Pictures aside, output each record exactly.
Data for processing Start Marker
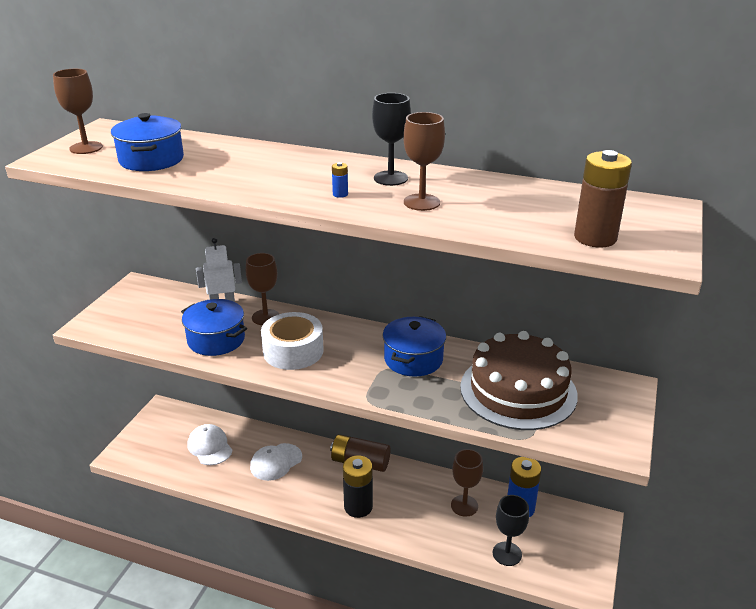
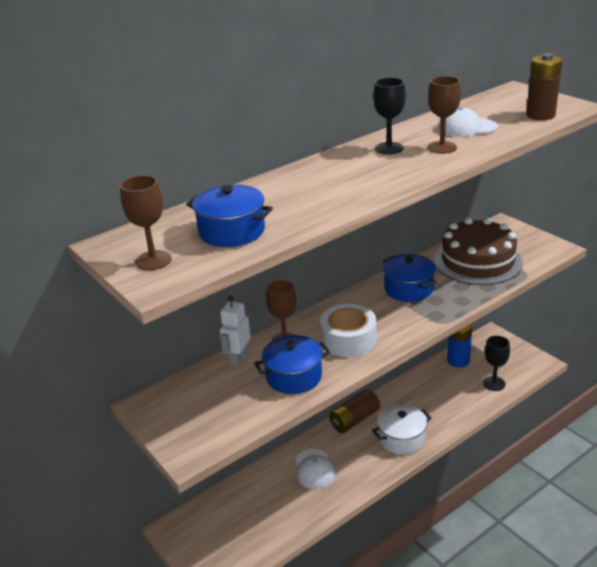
camera: 55 degrees left, 0 degrees up
(210, 447) = (258, 507): white cap -> white cap (467, 128)
(340, 194) = (399, 169): blue battery -> none
(358, 507) = (401, 438): black battery -> white pot
(464, 505) = (438, 384): brown goblet -> none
Data for processing End Marker
## Answer for this exercise
camera: 55 degrees left, 0 degrees up
(210, 447) = (258, 507): white cap -> white cap (467, 128)
(340, 194) = (399, 169): blue battery -> none
(358, 507) = (401, 438): black battery -> white pot
(464, 505) = (438, 384): brown goblet -> none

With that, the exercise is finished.